(RECORDS SHOWN Opens)
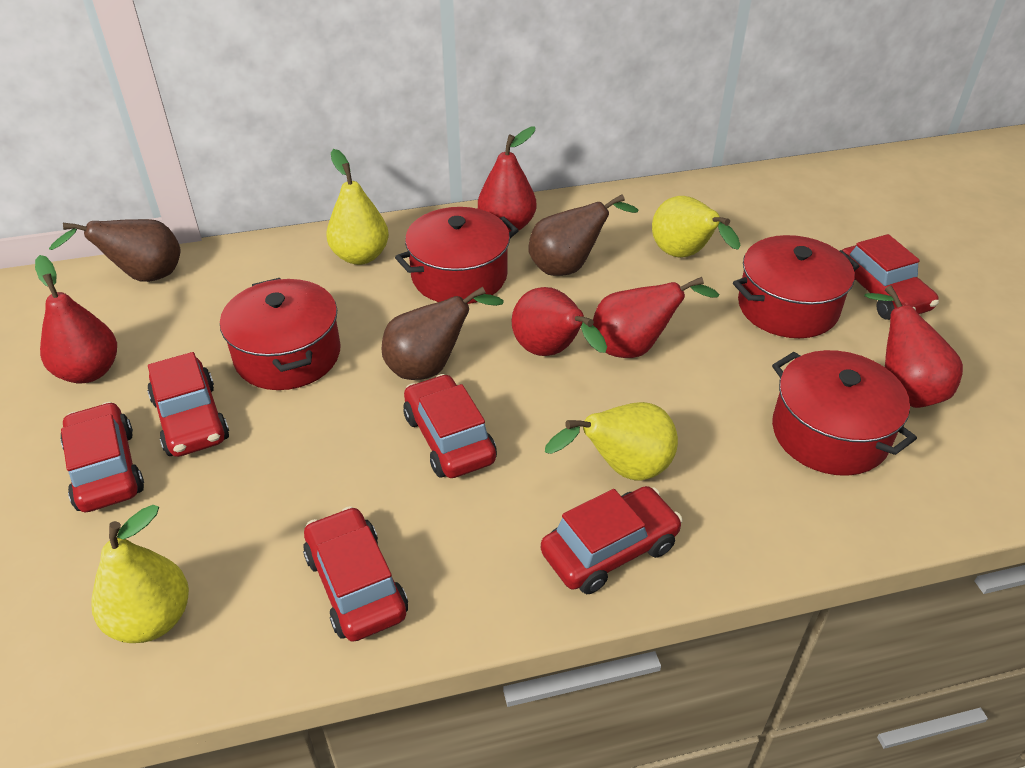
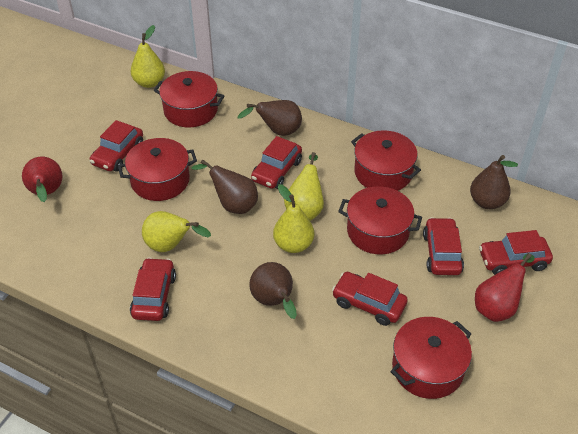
brown pear: 3 -> 4
red pear: 5 -> 2
red pot: 4 -> 5

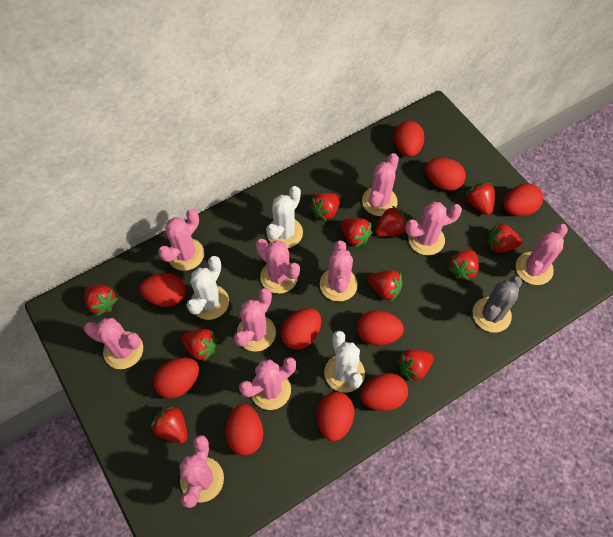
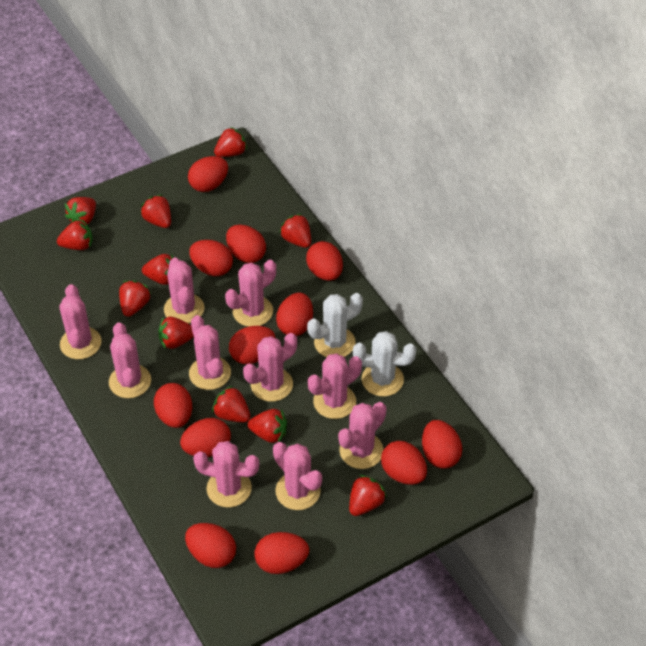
grey cactus: 1 -> 0
red egg: 10 -> 12
white cactus: 3 -> 2

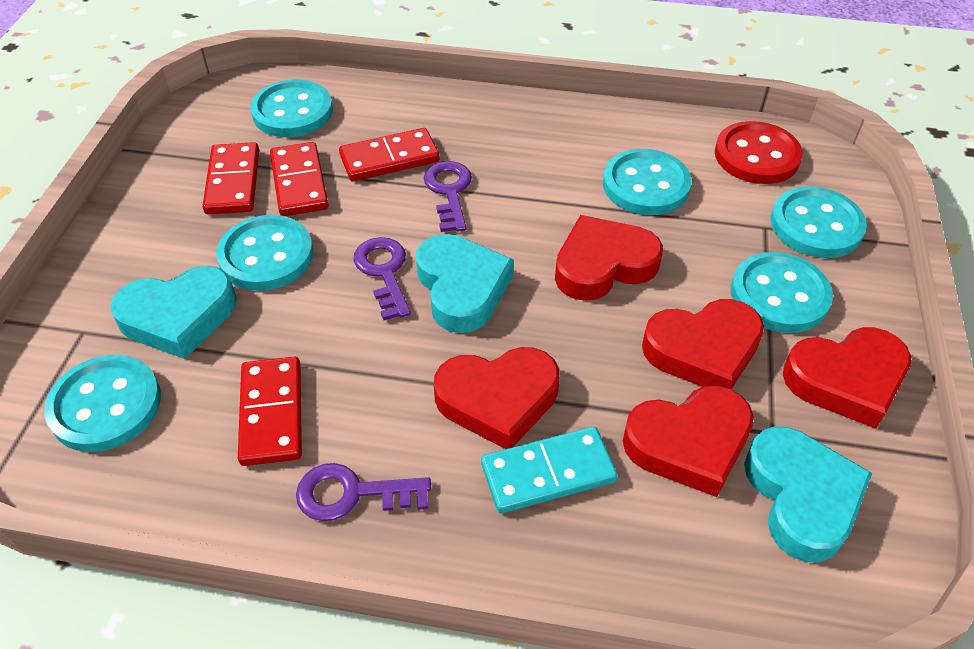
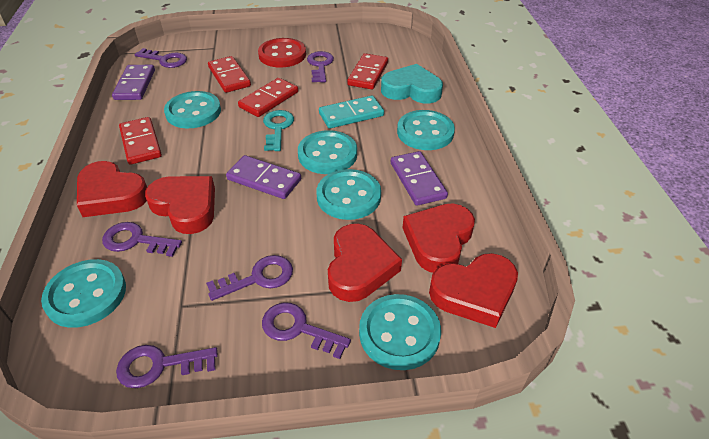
purple domino: 0 -> 3
purple key: 3 -> 6
turquoise heart: 3 -> 1
turquoise key: 0 -> 1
(RECORDS SHOWN Closes)
TASK TO COMPLETE:
Retype the records above exactly, starting at the line that contains "white cactus: 3 -> 2" and going through the last line, and leave out any pictures.

TASK OUTPUT:
white cactus: 3 -> 2

purple domino: 0 -> 3
purple key: 3 -> 6
turquoise heart: 3 -> 1
turquoise key: 0 -> 1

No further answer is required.